━━ SUPPLIED MATERIAL ━━

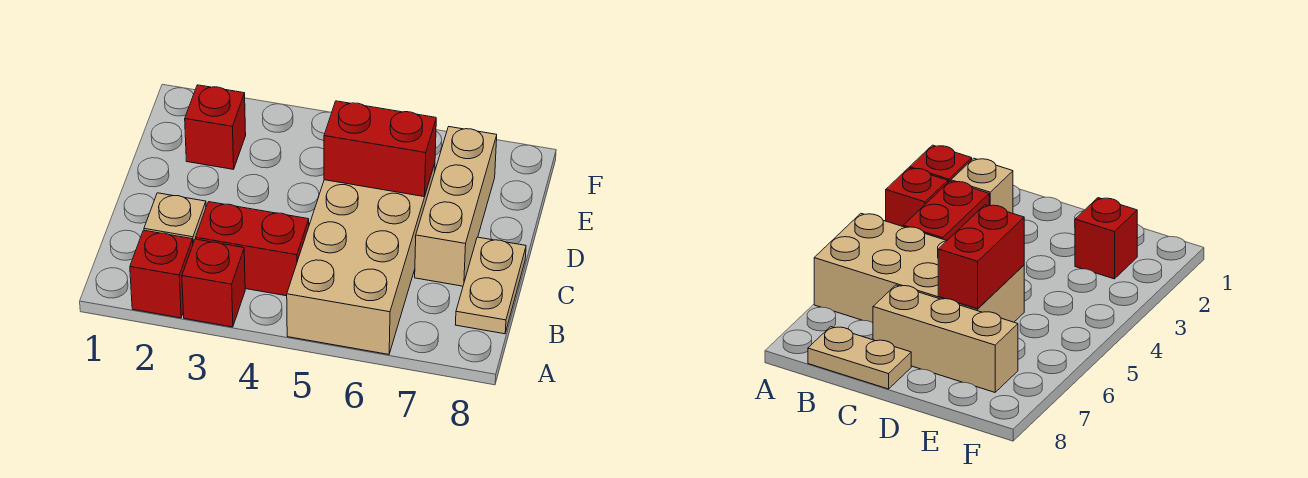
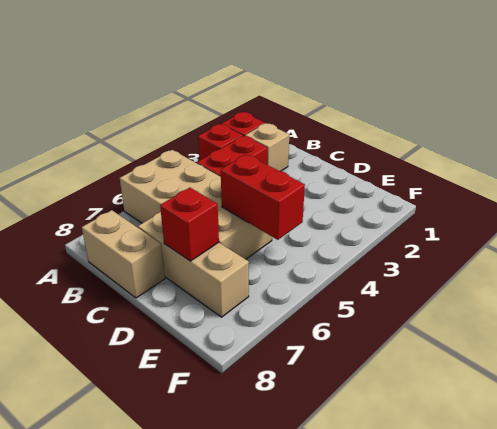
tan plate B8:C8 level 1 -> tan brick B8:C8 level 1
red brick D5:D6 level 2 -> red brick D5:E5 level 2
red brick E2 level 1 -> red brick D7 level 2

━━━

### TASK STATEMENT
The expected answer is the lines from the one containing "red brick D5:D6" through the end of the material, reproduced exactly with both ends kept.

### EXERCISE SOLUTION
red brick D5:D6 level 2 -> red brick D5:E5 level 2
red brick E2 level 1 -> red brick D7 level 2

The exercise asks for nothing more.